• **What you should do**: Whenever the word "black" turns up in a line of the data below, copy that line.
╭──
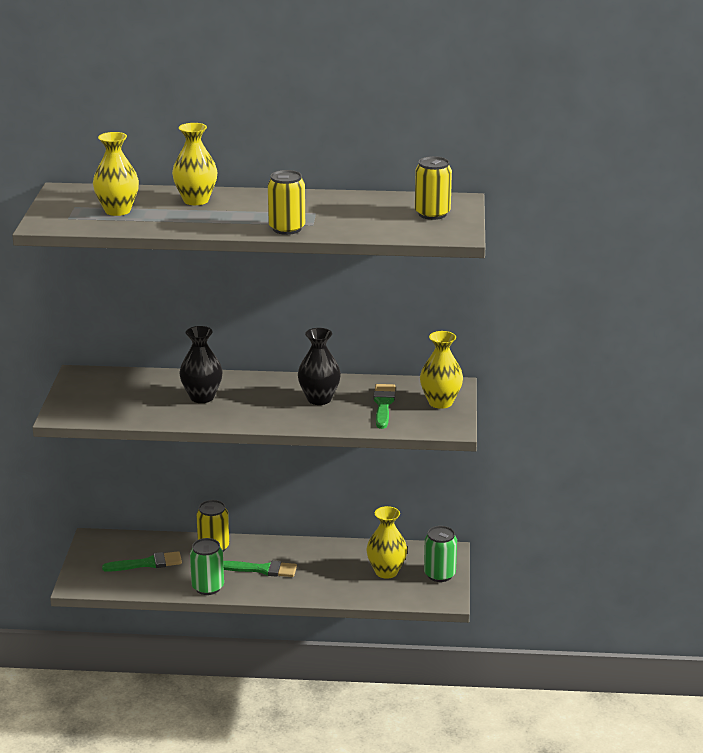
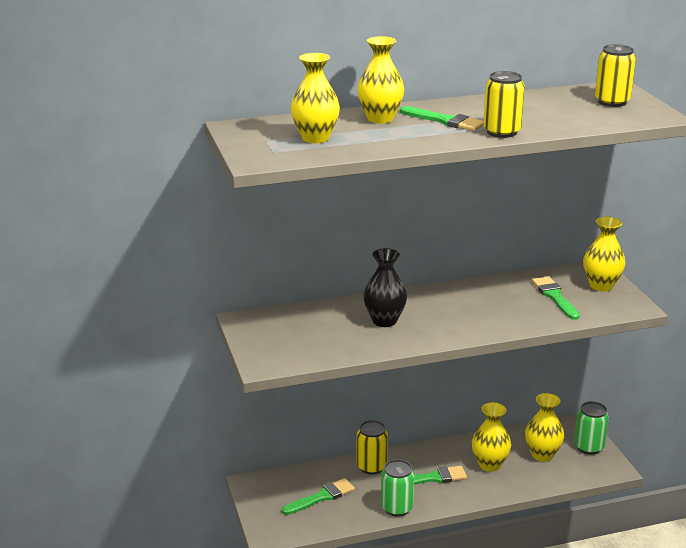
camera: 20 degrees left, 0 degrees up
(250, 211) = (445, 121): none -> green brush
(319, 399) = (493, 302): black vase -> none
(327, 569) = (489, 465): none -> yellow vase

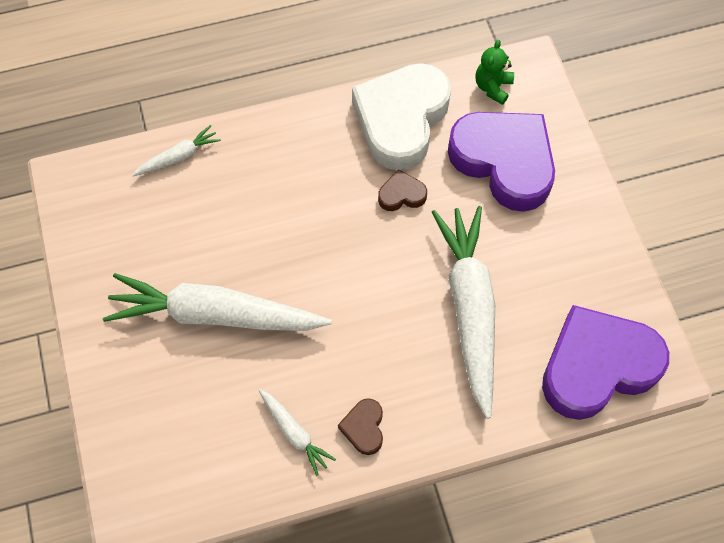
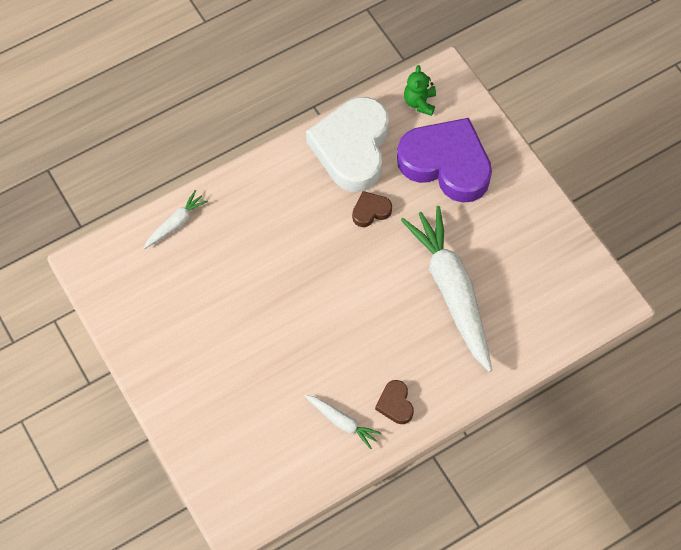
camera: 15 degrees left, 0 degrees up
(215, 315) = (249, 346): white carrot -> none
(597, 366) = (562, 311): purple heart -> none

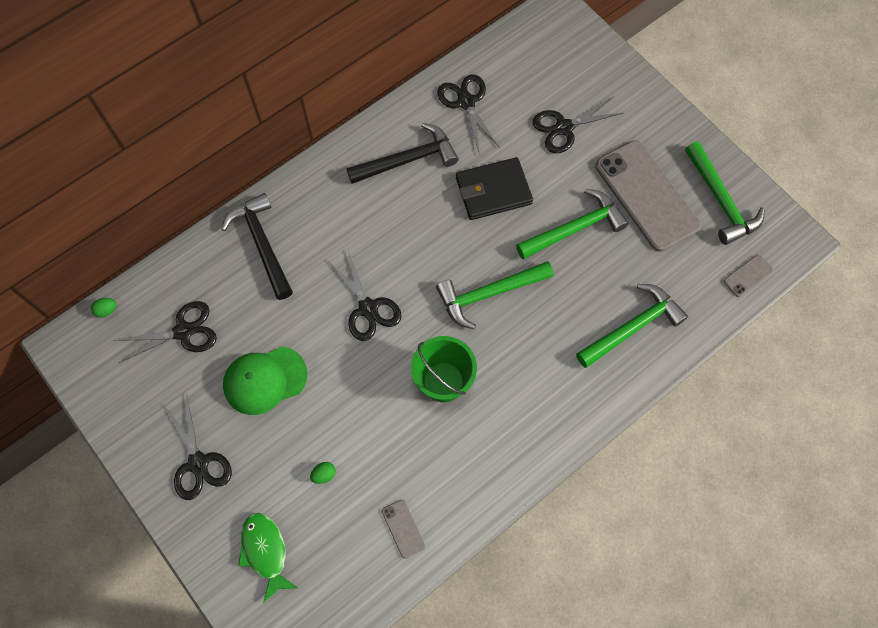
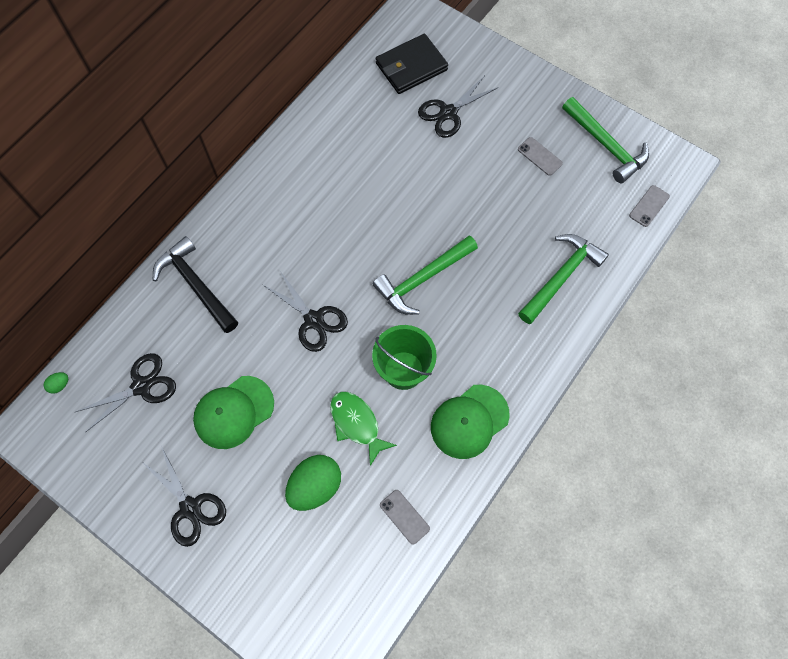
camera: 15 degrees left, 0 degrees up
(265, 551) = (279, 574): green fish -> green fish (357, 424)
(324, 474) = (315, 486): green egg -> green egg, size x2.35
(407, 160) = (312, 174): black hammer -> none
(466, 102) = (352, 110): black scissors -> none
(493, 191) = (400, 184): black wallet -> black wallet (411, 67)
(495, 451) = (469, 421): none -> green cap
(574, 228) = (483, 201): green hammer -> none
(646, 196) = (539, 156): grey phone -> grey phone, size x0.41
╰──
• **Solution below**:
(319, 399) = (493, 302): black vase -> none
(407, 160) = (312, 174): black hammer -> none
(466, 102) = (352, 110): black scissors -> none
(493, 191) = (400, 184): black wallet -> black wallet (411, 67)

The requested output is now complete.